= DESCRIPTION OF THE TASK =
Restate each record word for word, from the first to the last.

= DATASET RECORDS =
= Beginning of Section =

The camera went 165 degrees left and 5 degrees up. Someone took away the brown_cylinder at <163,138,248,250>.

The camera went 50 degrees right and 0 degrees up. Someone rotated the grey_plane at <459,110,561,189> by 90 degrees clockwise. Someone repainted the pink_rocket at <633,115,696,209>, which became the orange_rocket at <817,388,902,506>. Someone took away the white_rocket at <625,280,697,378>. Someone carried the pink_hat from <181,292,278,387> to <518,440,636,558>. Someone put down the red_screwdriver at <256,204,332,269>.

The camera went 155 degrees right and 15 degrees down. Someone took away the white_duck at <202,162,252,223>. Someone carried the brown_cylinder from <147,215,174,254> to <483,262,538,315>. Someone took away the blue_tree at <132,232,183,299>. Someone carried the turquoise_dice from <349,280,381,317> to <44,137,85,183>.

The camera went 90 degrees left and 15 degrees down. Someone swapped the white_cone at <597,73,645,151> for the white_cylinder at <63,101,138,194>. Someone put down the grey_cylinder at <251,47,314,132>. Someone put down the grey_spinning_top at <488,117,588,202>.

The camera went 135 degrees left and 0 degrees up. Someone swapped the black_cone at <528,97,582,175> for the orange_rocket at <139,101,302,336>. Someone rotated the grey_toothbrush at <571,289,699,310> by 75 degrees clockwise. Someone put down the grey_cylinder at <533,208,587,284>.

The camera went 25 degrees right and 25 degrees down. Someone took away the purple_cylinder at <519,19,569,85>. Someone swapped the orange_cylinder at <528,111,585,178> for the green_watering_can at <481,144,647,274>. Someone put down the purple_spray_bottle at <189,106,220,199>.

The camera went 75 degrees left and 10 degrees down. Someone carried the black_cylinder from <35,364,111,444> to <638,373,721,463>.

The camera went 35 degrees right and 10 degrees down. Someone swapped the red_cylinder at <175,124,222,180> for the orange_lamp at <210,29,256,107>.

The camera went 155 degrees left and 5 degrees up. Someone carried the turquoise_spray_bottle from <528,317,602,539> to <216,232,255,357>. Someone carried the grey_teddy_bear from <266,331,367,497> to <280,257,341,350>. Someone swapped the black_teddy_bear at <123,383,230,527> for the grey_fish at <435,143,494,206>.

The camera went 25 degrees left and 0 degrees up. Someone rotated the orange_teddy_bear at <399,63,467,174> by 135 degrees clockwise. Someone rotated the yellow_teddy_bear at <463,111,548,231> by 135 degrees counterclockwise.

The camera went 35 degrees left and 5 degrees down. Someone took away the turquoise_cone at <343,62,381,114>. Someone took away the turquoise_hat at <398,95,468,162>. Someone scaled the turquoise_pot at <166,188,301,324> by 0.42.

= End of Section =

= RESPONSE =
The camera went 165 degrees left and 5 degrees up. Someone took away the brown_cylinder at <163,138,248,250>.

The camera went 50 degrees right and 0 degrees up. Someone rotated the grey_plane at <459,110,561,189> by 90 degrees clockwise. Someone repainted the pink_rocket at <633,115,696,209>, which became the orange_rocket at <817,388,902,506>. Someone took away the white_rocket at <625,280,697,378>. Someone carried the pink_hat from <181,292,278,387> to <518,440,636,558>. Someone put down the red_screwdriver at <256,204,332,269>.

The camera went 155 degrees right and 15 degrees down. Someone took away the white_duck at <202,162,252,223>. Someone carried the brown_cylinder from <147,215,174,254> to <483,262,538,315>. Someone took away the blue_tree at <132,232,183,299>. Someone carried the turquoise_dice from <349,280,381,317> to <44,137,85,183>.

The camera went 90 degrees left and 15 degrees down. Someone swapped the white_cone at <597,73,645,151> for the white_cylinder at <63,101,138,194>. Someone put down the grey_cylinder at <251,47,314,132>. Someone put down the grey_spinning_top at <488,117,588,202>.

The camera went 135 degrees left and 0 degrees up. Someone swapped the black_cone at <528,97,582,175> for the orange_rocket at <139,101,302,336>. Someone rotated the grey_toothbrush at <571,289,699,310> by 75 degrees clockwise. Someone put down the grey_cylinder at <533,208,587,284>.

The camera went 25 degrees right and 25 degrees down. Someone took away the purple_cylinder at <519,19,569,85>. Someone swapped the orange_cylinder at <528,111,585,178> for the green_watering_can at <481,144,647,274>. Someone put down the purple_spray_bottle at <189,106,220,199>.

The camera went 75 degrees left and 10 degrees down. Someone carried the black_cylinder from <35,364,111,444> to <638,373,721,463>.

The camera went 35 degrees right and 10 degrees down. Someone swapped the red_cylinder at <175,124,222,180> for the orange_lamp at <210,29,256,107>.

The camera went 155 degrees left and 5 degrees up. Someone carried the turquoise_spray_bottle from <528,317,602,539> to <216,232,255,357>. Someone carried the grey_teddy_bear from <266,331,367,497> to <280,257,341,350>. Someone swapped the black_teddy_bear at <123,383,230,527> for the grey_fish at <435,143,494,206>.

The camera went 25 degrees left and 0 degrees up. Someone rotated the orange_teddy_bear at <399,63,467,174> by 135 degrees clockwise. Someone rotated the yellow_teddy_bear at <463,111,548,231> by 135 degrees counterclockwise.

The camera went 35 degrees left and 5 degrees down. Someone took away the turquoise_cone at <343,62,381,114>. Someone took away the turquoise_hat at <398,95,468,162>. Someone scaled the turquoise_pot at <166,188,301,324> by 0.42.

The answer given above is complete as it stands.